PROVIDED DATA
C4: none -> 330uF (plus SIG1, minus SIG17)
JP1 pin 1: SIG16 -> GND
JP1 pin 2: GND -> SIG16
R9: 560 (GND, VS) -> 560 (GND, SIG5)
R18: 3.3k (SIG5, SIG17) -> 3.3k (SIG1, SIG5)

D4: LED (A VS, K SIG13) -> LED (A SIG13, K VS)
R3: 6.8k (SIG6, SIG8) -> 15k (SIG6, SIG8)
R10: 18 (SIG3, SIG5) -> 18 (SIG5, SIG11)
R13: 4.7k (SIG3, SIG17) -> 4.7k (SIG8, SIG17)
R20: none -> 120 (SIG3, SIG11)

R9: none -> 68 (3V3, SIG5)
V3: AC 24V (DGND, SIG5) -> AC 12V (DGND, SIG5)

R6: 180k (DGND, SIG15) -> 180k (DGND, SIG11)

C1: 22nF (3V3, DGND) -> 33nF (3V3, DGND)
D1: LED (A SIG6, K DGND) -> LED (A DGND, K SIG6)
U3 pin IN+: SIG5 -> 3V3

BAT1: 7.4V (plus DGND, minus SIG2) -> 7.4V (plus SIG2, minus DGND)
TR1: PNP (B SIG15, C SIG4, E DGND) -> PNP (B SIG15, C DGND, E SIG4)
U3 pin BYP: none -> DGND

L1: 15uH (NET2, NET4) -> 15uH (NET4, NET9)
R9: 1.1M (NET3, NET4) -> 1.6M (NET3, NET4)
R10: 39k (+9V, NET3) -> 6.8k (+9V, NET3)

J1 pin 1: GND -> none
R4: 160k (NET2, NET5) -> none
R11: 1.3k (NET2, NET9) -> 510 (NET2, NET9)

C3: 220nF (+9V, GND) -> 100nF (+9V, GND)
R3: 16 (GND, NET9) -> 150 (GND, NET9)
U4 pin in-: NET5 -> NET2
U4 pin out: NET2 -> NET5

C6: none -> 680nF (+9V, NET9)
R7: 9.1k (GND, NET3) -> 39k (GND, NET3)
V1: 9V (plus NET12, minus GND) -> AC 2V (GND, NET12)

WORK TO COMPLETE
Search the records above for the word "plus" and give the number of lines where it occurs, nothing else.

ANSWER TO THIS EXERCISE
3